- _Exercise details_: In the records below, the lines from the one with "FAN pin SIG: D8 -> D9" through the last are to be printed exactly, and nothing else.

Change detection data:
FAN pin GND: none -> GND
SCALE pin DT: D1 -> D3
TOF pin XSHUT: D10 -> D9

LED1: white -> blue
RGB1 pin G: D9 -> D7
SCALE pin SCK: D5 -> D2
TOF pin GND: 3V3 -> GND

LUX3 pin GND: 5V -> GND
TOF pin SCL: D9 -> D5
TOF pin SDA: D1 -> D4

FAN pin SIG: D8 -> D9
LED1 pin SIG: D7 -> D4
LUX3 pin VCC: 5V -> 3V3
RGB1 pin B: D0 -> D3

- _Answer box_:
FAN pin SIG: D8 -> D9
LED1 pin SIG: D7 -> D4
LUX3 pin VCC: 5V -> 3V3
RGB1 pin B: D0 -> D3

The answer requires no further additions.